== Segment start ==

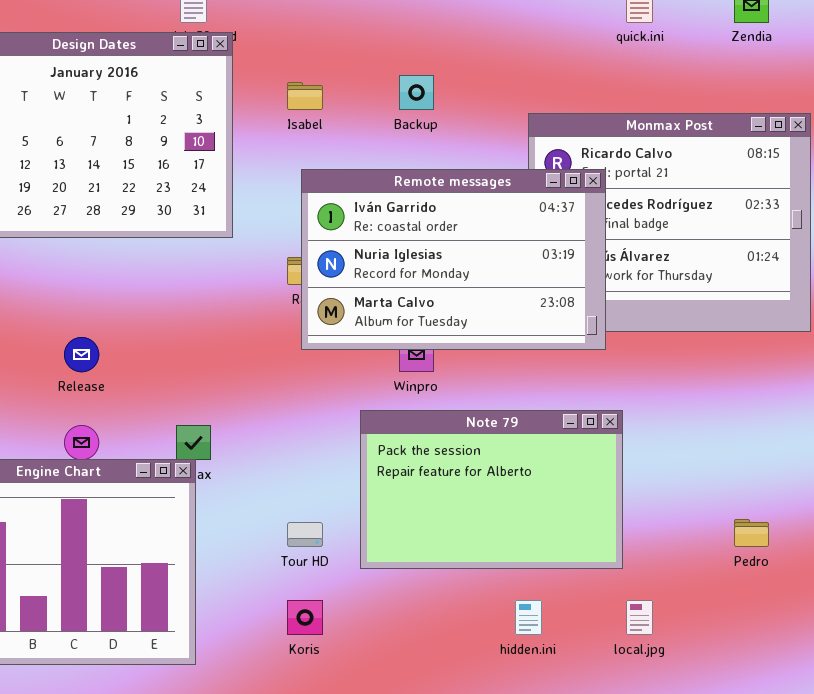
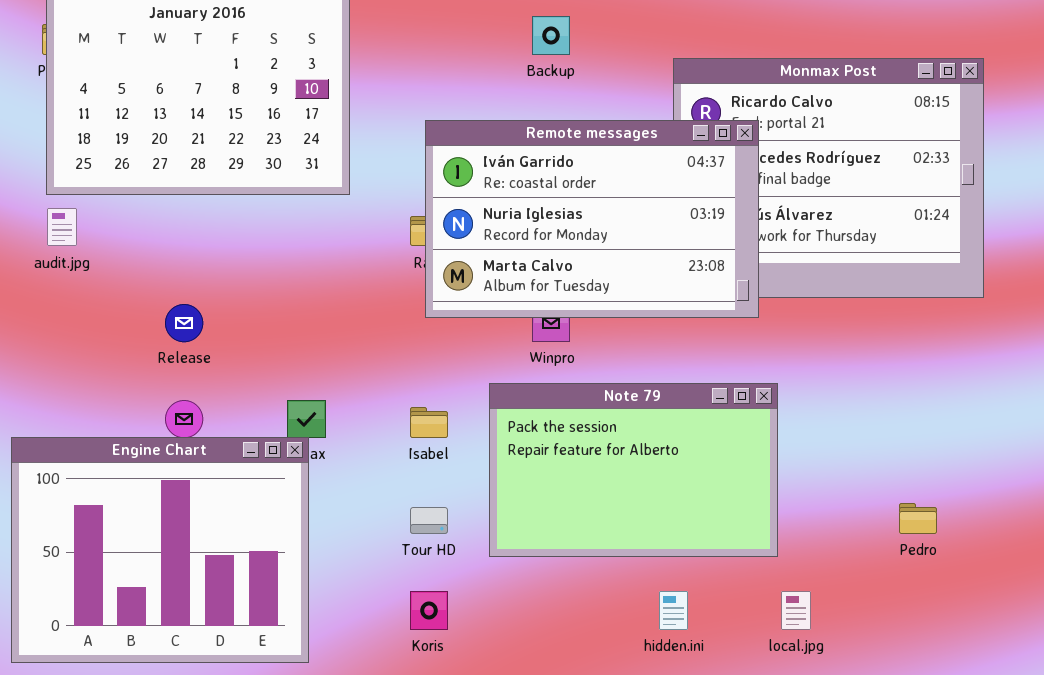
Isabel: [287,82,323,110] -> [410,407,448,438], moved

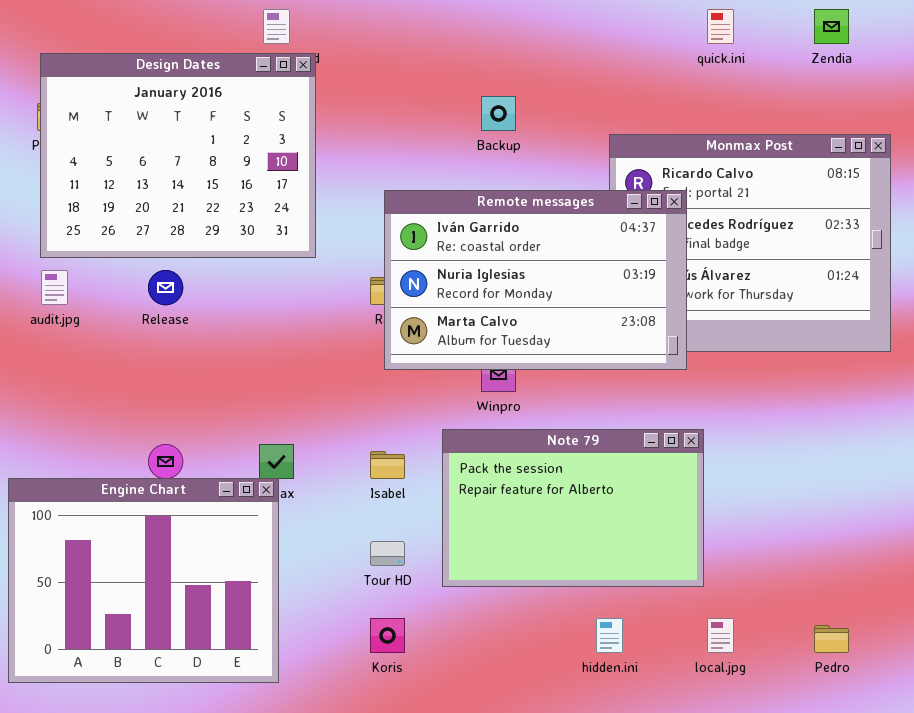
Release: [165,304,203,342] -> [148,270,183,305], moved
Pedro: [899,503,937,534] -> [814,625,849,653], moved

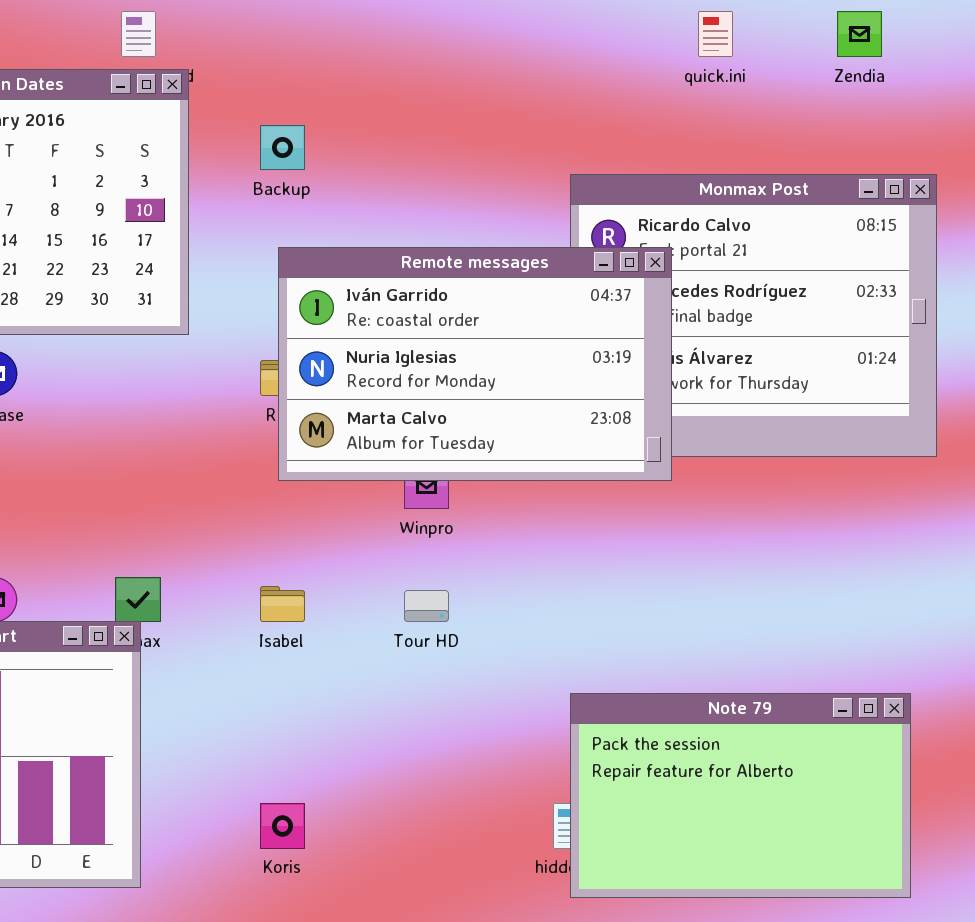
Backup: [481,96,516,131] -> [260,125,305,170], moved
Note 79: [442,429,704,587] -> [570,693,911,898], moved
Tour HD: [370,541,405,566] -> [404,590,449,622], moved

== Segment end ==

Exercise.
All lines above between the line that contains "Release: [165,304,203,342] ->" and the last line of the entries, both included, must be transcribed exactly. No pictures are to appear.

Solution for this task.
Release: [165,304,203,342] -> [148,270,183,305], moved
Pedro: [899,503,937,534] -> [814,625,849,653], moved

Backup: [481,96,516,131] -> [260,125,305,170], moved
Note 79: [442,429,704,587] -> [570,693,911,898], moved
Tour HD: [370,541,405,566] -> [404,590,449,622], moved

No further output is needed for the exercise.